## DATASET CONTENT
.....

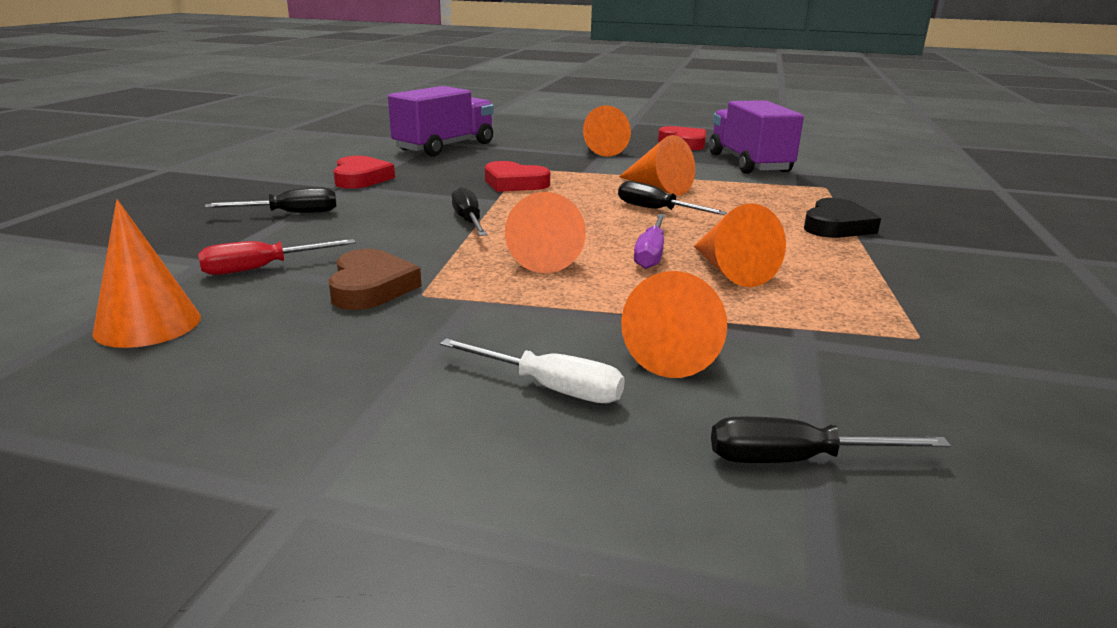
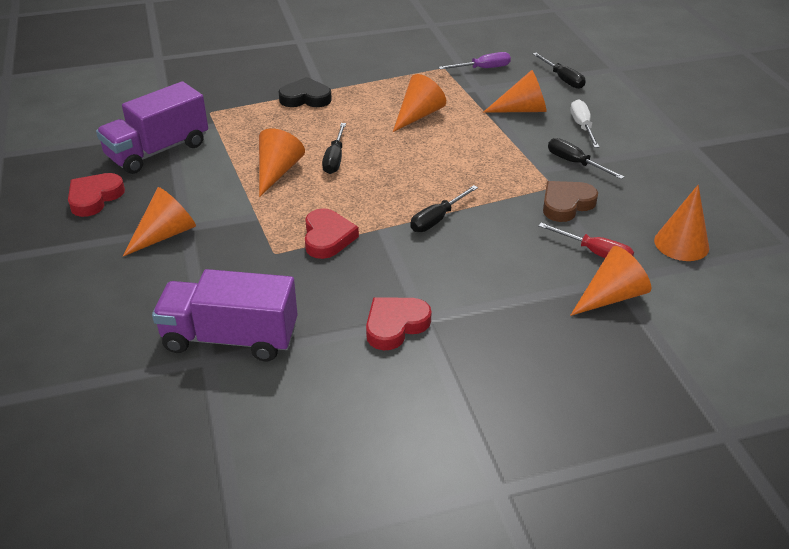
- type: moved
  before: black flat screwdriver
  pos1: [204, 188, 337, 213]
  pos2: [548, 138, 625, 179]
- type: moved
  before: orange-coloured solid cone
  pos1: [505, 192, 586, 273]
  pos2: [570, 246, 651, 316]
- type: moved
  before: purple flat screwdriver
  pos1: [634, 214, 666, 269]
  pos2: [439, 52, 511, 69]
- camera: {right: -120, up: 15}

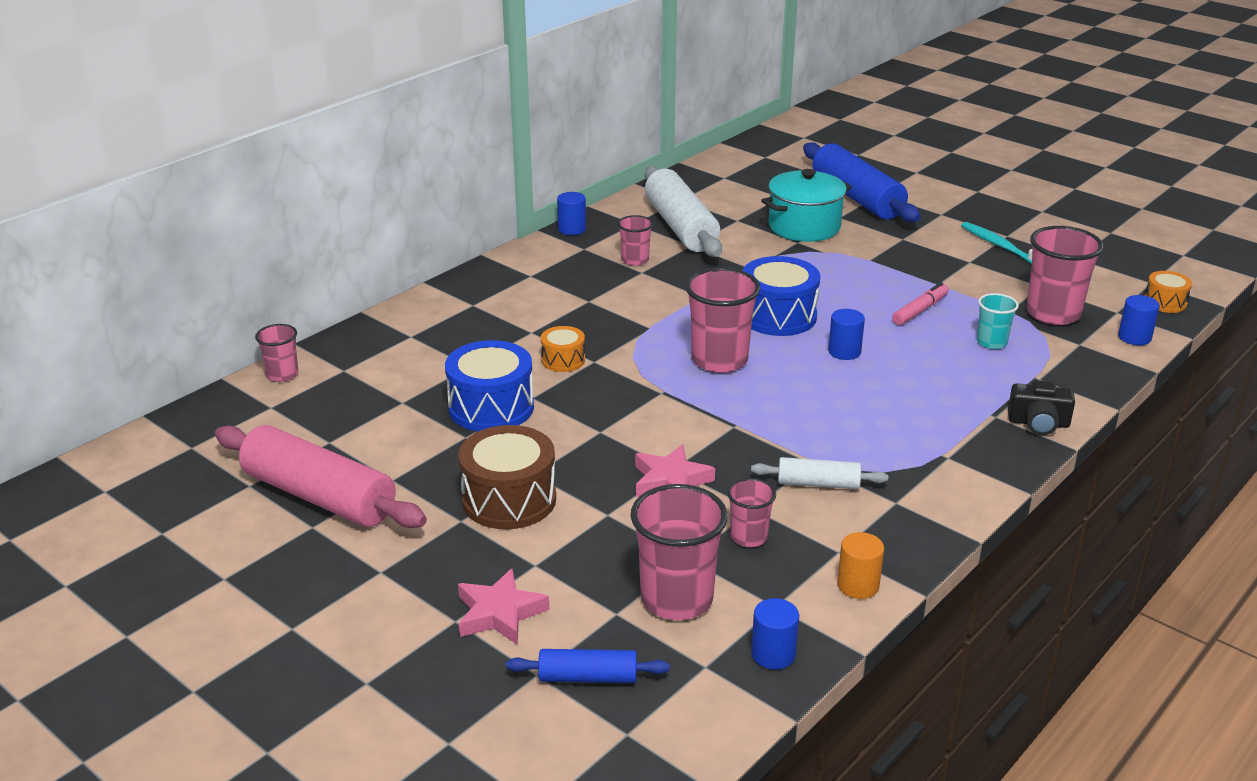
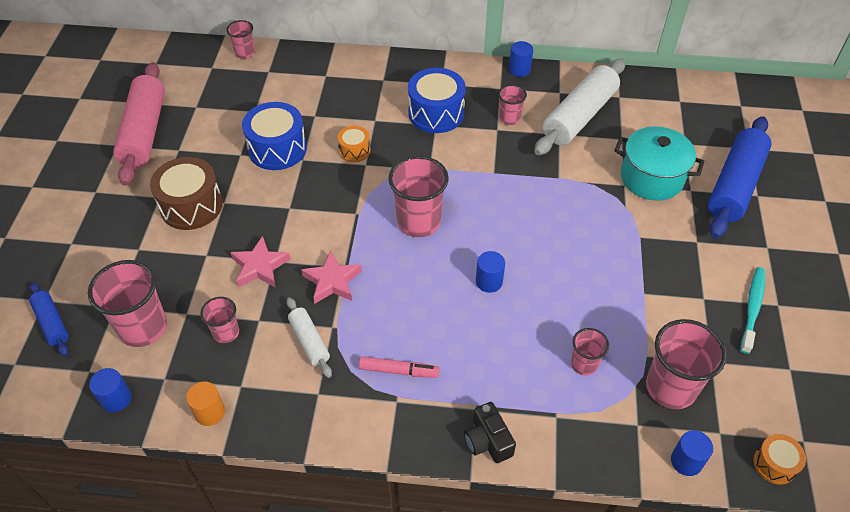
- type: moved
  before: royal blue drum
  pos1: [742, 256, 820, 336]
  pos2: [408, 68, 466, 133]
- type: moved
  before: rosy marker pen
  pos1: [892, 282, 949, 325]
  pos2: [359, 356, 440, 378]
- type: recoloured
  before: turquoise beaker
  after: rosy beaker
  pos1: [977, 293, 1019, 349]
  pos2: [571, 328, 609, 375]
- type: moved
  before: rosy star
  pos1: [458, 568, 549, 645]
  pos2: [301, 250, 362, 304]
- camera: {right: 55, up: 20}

.....

## EXERCISE GOAL
For each line of the material that contains "flat", return a copy.

## WRITTEN ANSWER
  before: black flat screwdriver
  before: purple flat screwdriver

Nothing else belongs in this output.